┌──

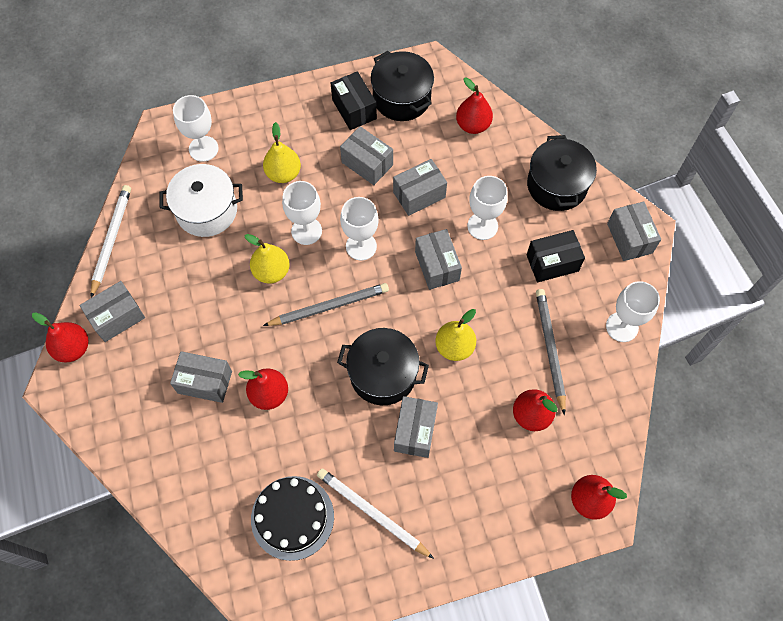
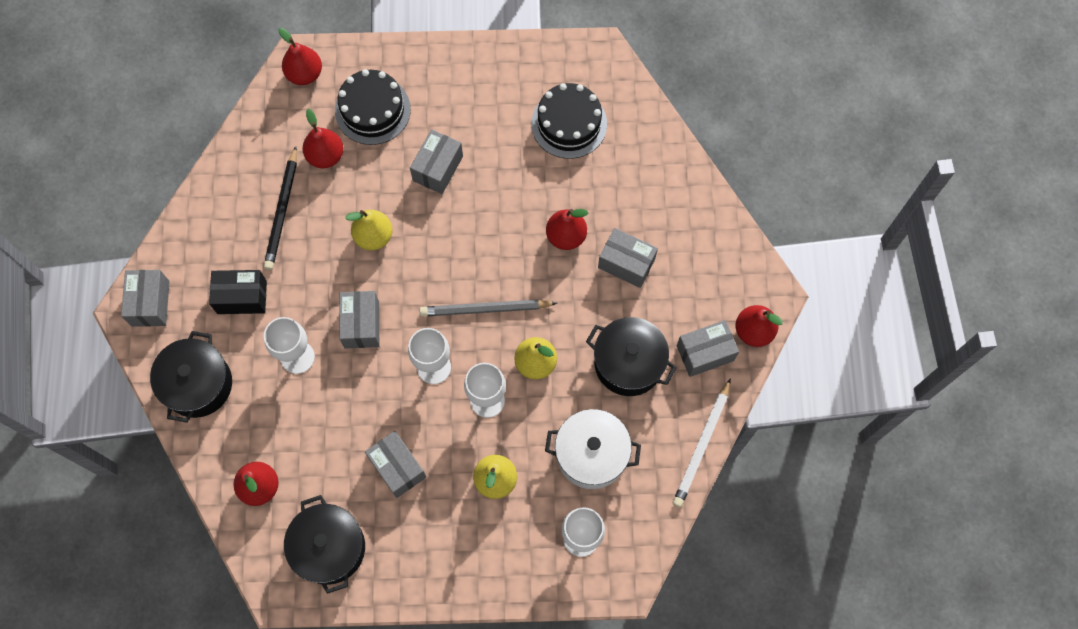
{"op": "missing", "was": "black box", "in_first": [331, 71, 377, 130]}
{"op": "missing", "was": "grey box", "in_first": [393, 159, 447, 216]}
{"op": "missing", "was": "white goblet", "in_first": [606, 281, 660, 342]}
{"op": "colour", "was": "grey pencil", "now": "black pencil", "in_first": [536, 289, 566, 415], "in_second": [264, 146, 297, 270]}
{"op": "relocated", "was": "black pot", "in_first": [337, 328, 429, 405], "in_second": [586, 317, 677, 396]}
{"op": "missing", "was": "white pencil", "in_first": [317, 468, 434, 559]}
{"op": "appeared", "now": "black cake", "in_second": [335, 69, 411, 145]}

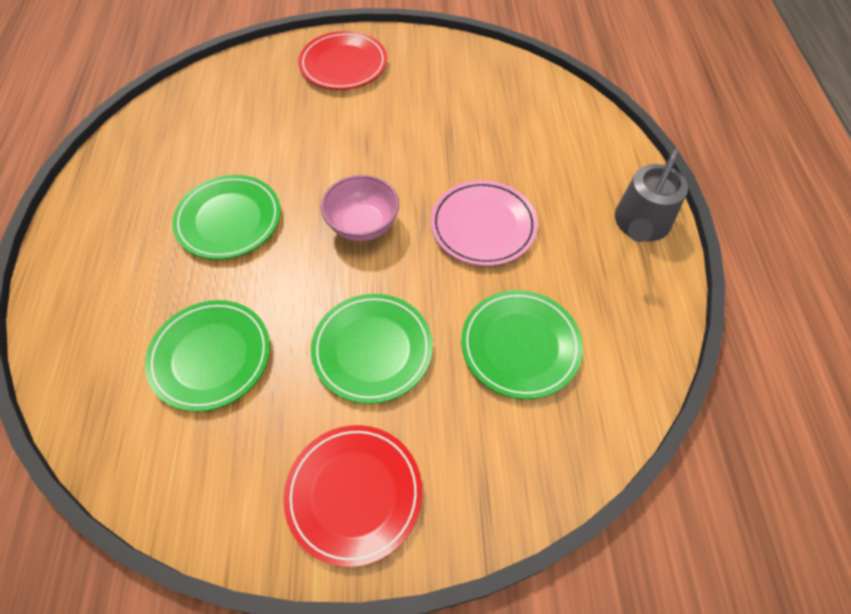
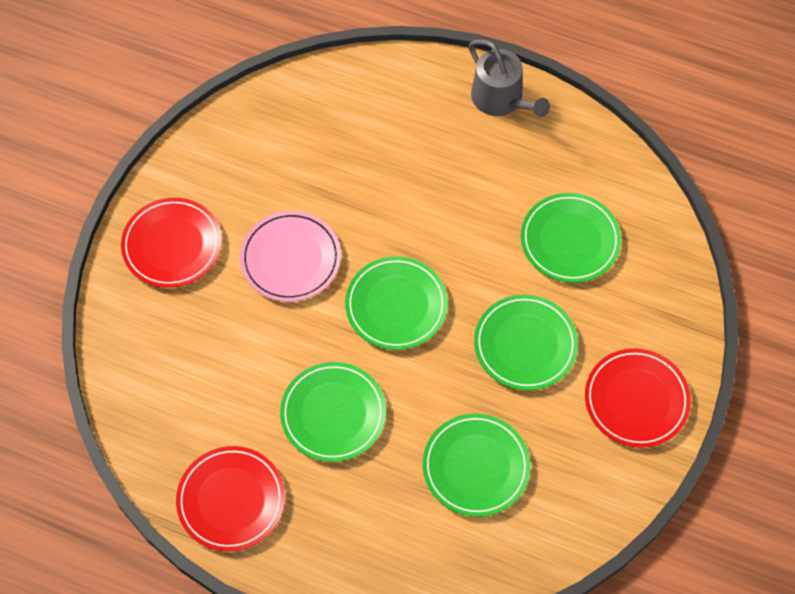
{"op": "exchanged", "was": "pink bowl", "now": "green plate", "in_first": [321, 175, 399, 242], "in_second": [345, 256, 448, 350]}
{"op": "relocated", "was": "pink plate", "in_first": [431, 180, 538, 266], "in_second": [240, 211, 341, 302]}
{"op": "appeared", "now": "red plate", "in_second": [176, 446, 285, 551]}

└──

TASK GOAL ▸
The answer must consist of every line above that contains the word "white".

RESPONSE AREA ▸
{"op": "missing", "was": "white goblet", "in_first": [606, 281, 660, 342]}
{"op": "missing", "was": "white pencil", "in_first": [317, 468, 434, 559]}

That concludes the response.